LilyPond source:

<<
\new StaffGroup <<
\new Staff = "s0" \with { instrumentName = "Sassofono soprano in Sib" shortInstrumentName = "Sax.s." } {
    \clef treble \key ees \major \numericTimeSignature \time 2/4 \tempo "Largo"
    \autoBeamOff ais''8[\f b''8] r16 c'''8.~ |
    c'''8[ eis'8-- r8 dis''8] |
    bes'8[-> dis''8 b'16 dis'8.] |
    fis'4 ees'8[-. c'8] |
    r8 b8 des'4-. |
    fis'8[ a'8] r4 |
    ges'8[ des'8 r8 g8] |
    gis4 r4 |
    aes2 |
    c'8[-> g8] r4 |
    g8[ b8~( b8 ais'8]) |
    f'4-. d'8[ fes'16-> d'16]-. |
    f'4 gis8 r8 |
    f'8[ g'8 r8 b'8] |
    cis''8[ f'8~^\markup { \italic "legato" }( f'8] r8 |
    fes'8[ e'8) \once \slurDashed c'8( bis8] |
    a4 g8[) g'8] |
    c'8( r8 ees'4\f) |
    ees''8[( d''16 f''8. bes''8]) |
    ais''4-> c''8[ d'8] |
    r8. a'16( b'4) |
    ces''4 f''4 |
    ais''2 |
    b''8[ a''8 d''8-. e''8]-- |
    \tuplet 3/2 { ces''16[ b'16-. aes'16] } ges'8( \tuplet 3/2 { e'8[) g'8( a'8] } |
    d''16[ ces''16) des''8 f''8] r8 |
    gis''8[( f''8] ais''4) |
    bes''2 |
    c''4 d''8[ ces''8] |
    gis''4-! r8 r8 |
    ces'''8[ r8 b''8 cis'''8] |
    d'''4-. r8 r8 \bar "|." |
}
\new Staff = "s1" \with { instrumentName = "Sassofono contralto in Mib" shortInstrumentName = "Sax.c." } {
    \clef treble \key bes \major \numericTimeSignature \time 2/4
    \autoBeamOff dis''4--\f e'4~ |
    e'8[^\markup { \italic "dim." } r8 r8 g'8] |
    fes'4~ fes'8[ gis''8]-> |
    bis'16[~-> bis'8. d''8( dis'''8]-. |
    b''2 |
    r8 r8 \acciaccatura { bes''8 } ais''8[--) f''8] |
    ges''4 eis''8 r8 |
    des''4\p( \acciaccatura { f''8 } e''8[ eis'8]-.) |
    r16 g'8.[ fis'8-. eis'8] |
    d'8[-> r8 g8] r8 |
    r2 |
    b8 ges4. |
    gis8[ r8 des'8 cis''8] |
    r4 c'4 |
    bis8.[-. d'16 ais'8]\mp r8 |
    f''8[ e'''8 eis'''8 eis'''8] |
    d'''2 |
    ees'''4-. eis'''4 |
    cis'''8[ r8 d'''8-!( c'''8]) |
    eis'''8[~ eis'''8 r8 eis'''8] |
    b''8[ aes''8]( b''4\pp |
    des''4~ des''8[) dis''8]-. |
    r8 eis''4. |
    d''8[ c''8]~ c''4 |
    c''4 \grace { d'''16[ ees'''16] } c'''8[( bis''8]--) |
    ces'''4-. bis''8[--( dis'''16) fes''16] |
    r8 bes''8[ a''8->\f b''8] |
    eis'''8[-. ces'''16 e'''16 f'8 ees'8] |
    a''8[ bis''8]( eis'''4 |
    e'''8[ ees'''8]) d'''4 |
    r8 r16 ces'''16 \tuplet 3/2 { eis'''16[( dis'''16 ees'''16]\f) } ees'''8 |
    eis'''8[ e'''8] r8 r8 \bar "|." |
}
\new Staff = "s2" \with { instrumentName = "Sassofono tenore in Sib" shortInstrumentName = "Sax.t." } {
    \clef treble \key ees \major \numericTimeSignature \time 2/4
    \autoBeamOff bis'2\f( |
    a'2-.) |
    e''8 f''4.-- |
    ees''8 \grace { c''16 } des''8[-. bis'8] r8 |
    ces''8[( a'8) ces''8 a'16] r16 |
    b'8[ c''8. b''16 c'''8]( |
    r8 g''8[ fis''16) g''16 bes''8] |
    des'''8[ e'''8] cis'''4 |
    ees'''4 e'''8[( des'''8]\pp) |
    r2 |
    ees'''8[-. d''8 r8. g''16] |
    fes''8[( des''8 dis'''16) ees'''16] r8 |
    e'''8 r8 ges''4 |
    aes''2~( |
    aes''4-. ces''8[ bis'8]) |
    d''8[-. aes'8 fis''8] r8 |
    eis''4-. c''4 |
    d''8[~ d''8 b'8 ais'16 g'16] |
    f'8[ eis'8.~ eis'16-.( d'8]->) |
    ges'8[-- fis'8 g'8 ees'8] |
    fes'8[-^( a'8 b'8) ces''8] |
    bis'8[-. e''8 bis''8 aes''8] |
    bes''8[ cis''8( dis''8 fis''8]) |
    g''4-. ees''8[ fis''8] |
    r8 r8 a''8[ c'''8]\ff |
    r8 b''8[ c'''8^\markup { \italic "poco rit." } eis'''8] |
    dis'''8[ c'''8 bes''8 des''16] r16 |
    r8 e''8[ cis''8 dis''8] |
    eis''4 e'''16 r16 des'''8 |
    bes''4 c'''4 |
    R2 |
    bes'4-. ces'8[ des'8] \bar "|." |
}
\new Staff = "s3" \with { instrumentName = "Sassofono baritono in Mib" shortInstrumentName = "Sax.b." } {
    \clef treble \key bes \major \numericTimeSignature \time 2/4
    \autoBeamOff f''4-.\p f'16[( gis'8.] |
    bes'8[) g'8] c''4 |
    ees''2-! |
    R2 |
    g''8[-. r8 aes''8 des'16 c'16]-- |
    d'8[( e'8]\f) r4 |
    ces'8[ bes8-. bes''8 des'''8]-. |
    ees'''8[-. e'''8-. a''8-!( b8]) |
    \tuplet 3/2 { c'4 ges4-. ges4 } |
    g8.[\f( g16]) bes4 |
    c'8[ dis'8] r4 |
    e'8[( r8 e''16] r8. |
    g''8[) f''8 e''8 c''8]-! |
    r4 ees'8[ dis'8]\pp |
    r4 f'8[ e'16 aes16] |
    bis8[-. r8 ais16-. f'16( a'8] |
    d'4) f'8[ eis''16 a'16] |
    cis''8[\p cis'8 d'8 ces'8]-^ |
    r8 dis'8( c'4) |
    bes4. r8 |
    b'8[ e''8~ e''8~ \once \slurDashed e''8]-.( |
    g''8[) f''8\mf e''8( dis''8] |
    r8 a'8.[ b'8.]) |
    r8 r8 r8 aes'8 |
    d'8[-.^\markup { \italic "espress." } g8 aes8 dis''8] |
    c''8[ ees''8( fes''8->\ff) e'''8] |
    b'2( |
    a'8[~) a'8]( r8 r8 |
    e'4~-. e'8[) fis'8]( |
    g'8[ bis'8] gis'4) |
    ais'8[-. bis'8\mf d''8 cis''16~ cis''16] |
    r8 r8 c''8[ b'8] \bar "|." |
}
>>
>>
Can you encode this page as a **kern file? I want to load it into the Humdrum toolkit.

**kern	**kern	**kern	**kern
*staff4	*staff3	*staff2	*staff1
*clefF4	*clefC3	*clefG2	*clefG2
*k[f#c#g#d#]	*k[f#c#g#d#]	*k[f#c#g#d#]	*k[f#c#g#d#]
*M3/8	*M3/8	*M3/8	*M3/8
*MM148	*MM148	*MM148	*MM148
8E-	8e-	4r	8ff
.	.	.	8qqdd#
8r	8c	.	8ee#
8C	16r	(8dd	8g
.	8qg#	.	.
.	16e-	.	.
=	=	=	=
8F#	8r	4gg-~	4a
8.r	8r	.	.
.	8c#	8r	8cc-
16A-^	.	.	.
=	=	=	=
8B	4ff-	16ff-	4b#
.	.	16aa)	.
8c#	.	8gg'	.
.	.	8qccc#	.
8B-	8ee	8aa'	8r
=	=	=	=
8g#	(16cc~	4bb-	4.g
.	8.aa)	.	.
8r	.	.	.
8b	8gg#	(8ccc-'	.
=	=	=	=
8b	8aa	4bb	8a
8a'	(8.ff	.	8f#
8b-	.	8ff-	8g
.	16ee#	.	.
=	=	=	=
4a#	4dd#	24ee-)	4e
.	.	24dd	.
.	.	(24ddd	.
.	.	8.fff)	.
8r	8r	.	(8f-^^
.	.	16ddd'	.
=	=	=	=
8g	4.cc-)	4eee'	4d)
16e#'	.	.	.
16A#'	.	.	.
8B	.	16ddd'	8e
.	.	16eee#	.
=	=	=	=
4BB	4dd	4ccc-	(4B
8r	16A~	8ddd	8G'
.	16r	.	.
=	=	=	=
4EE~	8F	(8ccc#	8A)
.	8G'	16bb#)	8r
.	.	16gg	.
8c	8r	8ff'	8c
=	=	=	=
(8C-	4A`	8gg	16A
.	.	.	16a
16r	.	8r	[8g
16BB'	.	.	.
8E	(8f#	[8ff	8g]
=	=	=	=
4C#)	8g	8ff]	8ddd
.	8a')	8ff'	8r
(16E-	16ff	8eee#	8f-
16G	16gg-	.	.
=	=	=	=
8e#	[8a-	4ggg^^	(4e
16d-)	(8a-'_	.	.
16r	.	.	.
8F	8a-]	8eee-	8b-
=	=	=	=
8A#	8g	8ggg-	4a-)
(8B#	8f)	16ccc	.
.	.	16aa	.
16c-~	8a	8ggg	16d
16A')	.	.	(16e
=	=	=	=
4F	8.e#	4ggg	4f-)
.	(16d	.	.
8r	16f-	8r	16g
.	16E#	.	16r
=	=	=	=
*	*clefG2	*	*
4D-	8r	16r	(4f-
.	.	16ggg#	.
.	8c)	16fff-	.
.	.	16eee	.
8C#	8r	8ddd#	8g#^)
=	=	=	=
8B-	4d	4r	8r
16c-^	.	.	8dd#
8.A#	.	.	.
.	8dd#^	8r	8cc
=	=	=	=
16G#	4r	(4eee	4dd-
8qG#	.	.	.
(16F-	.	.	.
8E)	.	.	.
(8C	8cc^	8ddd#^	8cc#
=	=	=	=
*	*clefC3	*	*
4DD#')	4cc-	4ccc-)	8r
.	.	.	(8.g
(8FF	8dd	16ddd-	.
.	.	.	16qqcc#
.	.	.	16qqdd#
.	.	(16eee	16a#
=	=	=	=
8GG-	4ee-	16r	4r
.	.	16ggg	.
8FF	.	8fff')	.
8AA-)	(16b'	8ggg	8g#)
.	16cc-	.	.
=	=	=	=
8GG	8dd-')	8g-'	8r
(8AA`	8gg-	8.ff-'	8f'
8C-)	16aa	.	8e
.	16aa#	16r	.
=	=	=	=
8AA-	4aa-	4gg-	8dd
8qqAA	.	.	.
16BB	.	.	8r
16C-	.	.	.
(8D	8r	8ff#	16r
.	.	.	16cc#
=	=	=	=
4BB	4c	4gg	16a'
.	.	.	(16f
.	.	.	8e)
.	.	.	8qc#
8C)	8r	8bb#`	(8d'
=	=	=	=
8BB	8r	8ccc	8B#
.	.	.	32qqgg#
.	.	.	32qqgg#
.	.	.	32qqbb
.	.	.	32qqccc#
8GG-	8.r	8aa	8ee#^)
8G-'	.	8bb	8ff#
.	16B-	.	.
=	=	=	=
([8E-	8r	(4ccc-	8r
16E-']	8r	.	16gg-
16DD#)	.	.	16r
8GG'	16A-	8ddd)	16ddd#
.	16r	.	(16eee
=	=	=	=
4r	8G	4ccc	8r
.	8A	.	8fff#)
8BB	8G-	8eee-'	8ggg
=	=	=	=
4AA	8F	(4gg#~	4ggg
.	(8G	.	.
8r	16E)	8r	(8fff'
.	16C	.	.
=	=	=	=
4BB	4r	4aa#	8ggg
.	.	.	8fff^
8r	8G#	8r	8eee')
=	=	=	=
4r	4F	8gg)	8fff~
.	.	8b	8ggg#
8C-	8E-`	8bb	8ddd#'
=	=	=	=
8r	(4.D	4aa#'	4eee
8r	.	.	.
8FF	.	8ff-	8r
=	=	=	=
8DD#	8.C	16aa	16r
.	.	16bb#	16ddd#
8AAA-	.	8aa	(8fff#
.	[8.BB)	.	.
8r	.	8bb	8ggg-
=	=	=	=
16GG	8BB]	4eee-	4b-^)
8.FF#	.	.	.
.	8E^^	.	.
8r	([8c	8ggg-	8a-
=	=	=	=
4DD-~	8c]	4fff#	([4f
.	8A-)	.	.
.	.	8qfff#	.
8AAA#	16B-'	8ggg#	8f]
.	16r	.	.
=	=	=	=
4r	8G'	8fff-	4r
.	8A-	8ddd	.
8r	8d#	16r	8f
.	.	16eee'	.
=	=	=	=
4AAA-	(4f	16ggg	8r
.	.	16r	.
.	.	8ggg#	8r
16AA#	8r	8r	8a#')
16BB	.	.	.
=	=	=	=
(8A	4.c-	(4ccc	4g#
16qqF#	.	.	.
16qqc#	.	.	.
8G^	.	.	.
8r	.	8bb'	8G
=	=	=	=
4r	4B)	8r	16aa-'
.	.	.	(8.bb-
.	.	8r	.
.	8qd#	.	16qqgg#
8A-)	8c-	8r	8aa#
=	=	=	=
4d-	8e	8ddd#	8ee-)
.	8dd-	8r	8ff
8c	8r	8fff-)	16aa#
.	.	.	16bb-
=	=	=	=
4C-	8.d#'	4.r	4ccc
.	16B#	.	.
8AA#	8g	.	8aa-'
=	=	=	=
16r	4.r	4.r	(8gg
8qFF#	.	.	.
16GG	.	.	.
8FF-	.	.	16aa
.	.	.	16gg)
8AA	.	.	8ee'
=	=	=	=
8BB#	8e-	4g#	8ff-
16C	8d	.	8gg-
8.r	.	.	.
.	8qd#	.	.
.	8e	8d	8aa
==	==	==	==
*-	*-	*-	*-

-*-

_Requirement_: Locate every line of the listing above in which the string "treble" appears, and copy each of those lines.

_Task result_:
    \clef treble \key ees \major \numericTimeSignature \time 2/4 \tempo "Largo"
    \clef treble \key bes \major \numericTimeSignature \time 2/4
    \clef treble \key ees \major \numericTimeSignature \time 2/4
    \clef treble \key bes \major \numericTimeSignature \time 2/4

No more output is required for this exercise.